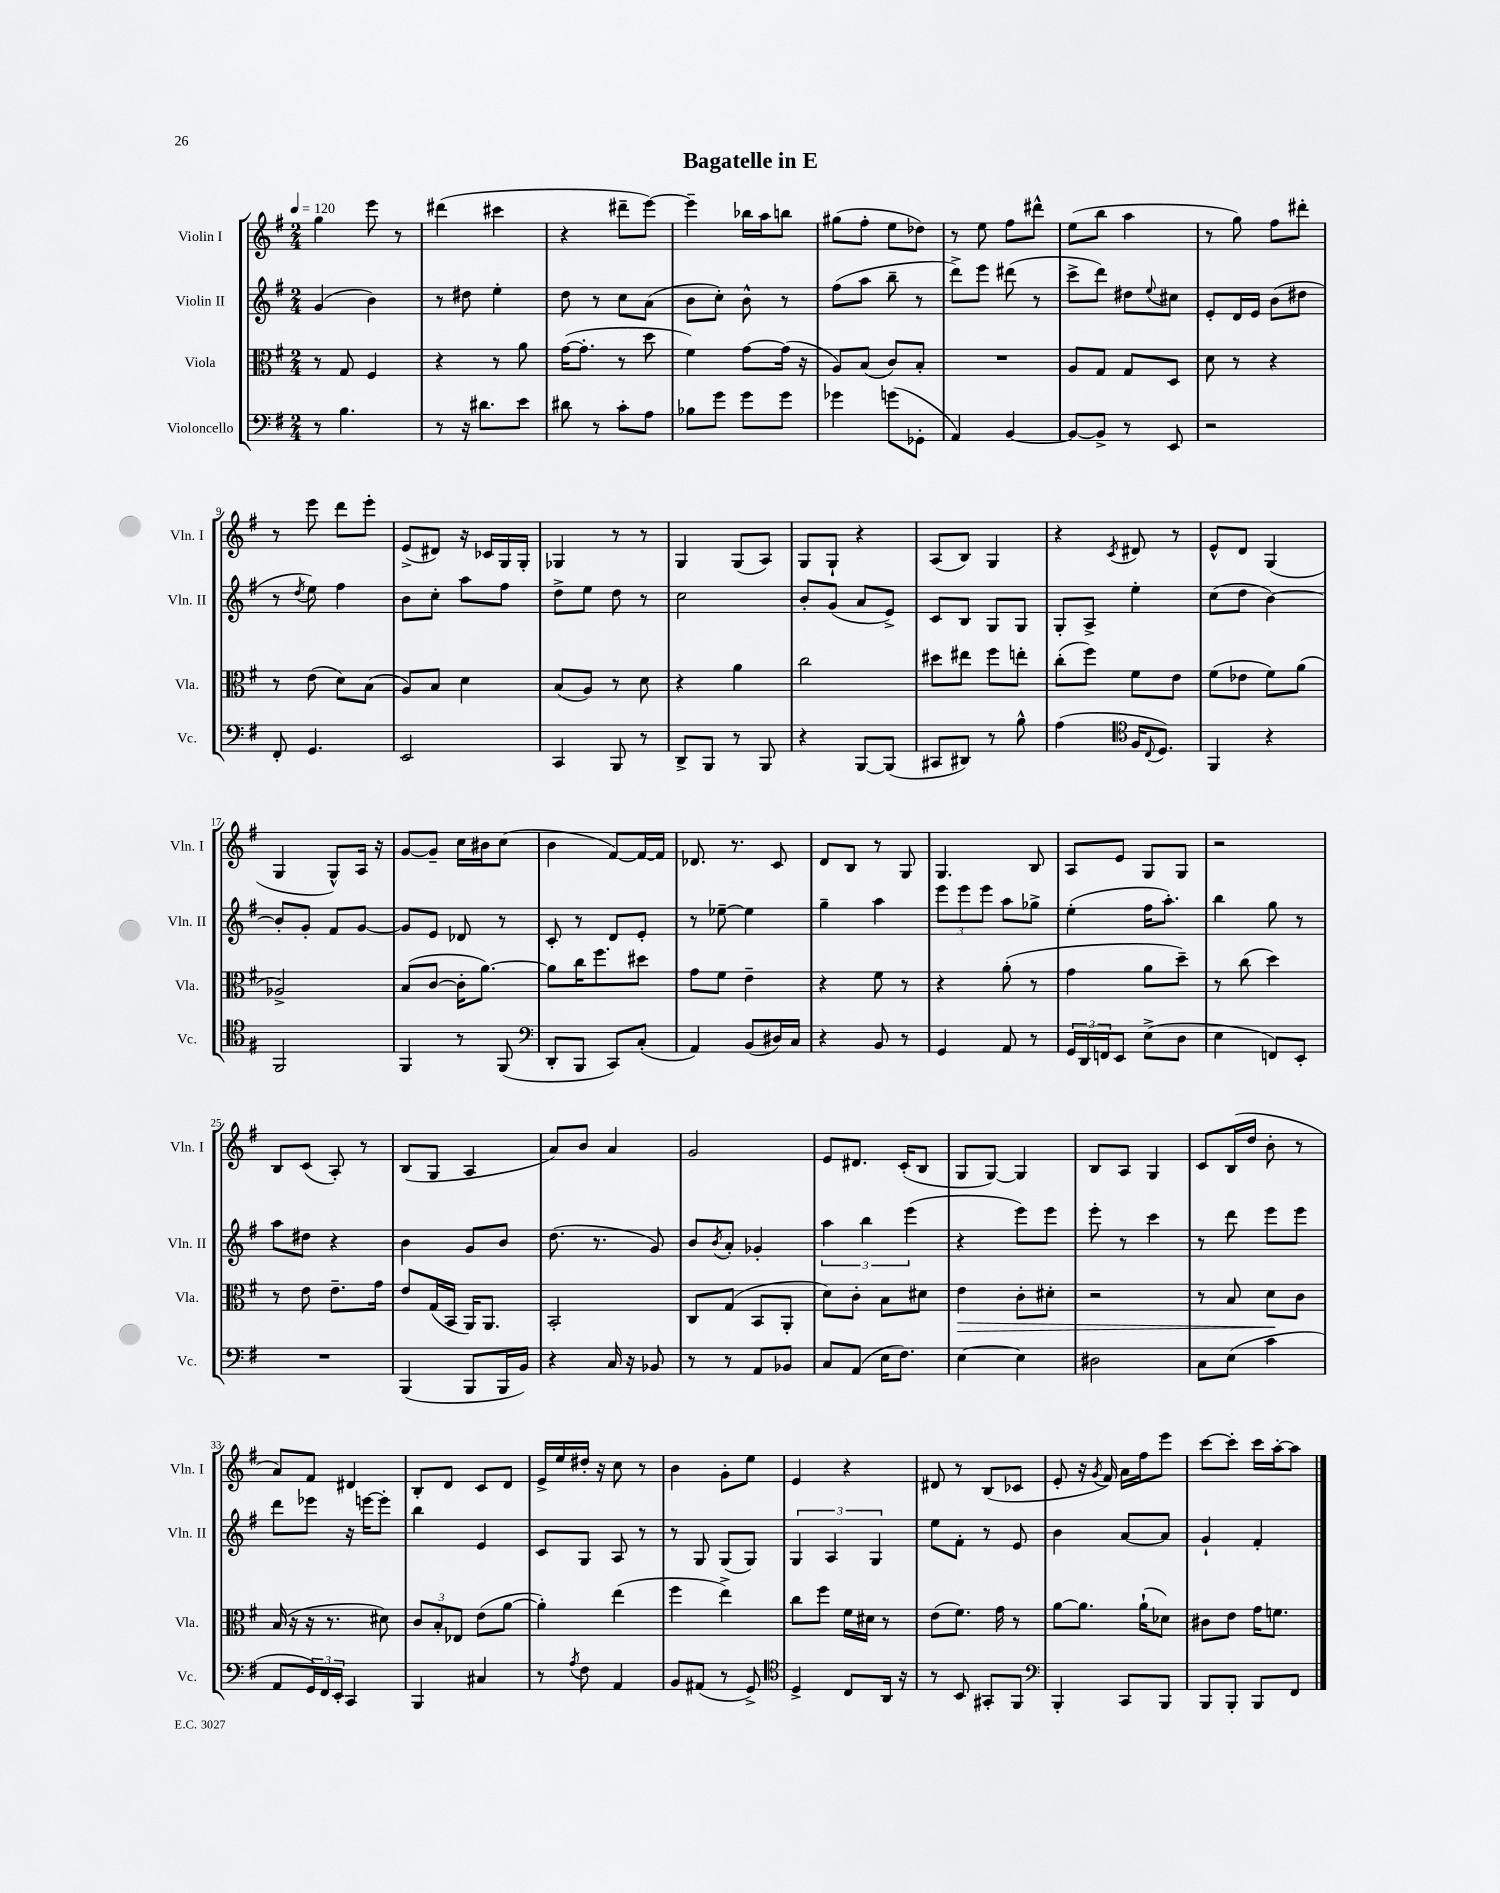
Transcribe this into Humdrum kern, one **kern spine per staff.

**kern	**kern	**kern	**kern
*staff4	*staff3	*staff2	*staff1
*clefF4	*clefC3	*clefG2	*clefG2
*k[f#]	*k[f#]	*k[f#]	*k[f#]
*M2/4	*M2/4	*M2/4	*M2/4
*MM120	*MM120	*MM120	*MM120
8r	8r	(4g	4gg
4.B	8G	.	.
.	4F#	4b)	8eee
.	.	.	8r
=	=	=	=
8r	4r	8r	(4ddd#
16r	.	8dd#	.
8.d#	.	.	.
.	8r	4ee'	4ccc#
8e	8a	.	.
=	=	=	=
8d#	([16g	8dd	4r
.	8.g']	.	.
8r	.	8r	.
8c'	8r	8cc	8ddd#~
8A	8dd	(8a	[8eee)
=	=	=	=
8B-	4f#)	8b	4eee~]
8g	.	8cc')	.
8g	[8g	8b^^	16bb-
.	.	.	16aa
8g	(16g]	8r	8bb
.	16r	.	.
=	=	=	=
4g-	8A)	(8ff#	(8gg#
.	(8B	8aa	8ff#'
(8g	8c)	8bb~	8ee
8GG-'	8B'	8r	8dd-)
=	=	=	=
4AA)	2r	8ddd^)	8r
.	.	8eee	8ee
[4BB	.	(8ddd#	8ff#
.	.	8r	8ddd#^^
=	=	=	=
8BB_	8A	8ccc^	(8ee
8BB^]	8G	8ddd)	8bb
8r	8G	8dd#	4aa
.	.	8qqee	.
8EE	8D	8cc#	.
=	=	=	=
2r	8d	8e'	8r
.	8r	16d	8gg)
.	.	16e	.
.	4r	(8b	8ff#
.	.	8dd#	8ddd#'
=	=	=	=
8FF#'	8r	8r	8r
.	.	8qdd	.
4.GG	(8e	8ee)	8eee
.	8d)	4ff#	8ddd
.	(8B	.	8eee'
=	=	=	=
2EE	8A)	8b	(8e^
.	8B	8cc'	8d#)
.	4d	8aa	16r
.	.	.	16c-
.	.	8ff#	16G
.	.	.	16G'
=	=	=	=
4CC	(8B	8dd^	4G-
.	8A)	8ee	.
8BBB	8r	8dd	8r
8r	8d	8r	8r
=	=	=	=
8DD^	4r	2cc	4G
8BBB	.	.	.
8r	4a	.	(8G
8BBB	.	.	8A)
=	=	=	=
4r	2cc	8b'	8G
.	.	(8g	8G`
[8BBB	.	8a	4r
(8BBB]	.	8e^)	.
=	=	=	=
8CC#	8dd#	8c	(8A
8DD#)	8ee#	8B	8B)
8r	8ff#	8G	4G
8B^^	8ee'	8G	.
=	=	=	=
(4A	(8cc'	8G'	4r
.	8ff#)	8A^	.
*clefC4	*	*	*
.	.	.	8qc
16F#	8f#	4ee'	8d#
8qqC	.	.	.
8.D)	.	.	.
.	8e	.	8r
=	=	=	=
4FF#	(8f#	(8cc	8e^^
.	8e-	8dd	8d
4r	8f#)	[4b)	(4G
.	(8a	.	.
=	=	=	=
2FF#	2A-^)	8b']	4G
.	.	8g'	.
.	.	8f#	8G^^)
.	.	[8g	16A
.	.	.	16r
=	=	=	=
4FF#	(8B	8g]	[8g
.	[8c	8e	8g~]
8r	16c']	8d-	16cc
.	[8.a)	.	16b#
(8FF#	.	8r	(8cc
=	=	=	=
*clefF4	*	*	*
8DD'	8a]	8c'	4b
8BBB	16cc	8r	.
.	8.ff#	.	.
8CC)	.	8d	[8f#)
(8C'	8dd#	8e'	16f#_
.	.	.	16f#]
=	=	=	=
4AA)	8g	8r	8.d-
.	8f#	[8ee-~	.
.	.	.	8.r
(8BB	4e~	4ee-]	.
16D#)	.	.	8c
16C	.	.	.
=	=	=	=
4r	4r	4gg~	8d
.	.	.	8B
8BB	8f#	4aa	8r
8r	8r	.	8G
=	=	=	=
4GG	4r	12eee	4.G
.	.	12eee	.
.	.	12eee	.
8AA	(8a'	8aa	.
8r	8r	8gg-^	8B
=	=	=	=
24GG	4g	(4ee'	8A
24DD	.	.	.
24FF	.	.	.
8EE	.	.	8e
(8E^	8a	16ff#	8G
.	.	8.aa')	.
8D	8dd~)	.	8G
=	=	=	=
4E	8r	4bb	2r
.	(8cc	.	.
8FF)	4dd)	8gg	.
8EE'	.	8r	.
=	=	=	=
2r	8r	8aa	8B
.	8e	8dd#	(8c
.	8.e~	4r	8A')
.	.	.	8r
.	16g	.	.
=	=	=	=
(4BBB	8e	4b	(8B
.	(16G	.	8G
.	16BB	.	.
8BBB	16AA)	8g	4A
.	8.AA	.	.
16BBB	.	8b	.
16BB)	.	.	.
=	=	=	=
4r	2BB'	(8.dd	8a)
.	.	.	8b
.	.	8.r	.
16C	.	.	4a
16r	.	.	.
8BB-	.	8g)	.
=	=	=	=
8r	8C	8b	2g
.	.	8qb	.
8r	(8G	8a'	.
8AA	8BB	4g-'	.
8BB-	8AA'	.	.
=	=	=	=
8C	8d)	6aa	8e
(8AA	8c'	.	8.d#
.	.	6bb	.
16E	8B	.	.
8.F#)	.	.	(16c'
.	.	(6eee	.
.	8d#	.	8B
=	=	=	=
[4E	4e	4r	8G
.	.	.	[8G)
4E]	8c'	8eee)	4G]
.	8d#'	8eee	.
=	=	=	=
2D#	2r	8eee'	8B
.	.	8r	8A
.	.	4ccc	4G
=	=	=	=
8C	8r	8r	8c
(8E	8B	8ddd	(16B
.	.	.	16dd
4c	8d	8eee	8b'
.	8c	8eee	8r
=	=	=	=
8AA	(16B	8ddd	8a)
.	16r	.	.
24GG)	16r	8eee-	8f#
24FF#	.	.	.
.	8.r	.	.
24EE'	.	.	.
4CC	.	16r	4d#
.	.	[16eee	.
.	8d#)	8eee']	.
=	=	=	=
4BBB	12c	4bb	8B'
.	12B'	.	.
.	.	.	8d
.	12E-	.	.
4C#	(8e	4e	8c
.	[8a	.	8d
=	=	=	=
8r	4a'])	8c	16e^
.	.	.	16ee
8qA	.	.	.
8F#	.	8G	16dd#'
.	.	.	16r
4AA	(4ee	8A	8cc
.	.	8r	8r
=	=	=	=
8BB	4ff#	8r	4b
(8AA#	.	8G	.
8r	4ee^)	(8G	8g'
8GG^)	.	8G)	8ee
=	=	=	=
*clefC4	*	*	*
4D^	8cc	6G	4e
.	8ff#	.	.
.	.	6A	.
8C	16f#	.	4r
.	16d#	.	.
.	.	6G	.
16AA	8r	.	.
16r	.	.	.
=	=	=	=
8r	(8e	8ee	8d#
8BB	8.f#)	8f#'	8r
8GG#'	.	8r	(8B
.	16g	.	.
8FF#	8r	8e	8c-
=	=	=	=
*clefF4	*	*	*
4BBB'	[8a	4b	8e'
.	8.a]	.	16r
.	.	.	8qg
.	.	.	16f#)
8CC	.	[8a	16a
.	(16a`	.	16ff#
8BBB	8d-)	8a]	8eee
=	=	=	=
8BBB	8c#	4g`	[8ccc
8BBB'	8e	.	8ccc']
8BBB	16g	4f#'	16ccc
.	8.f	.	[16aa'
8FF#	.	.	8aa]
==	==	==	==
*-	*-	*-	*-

○ ○ ○ ○ ○

▶ Short problem
Report how many lines of the records contain the string "kern", treating uppercase and lowercase as different. Give only the number.

▶ Response to this task
2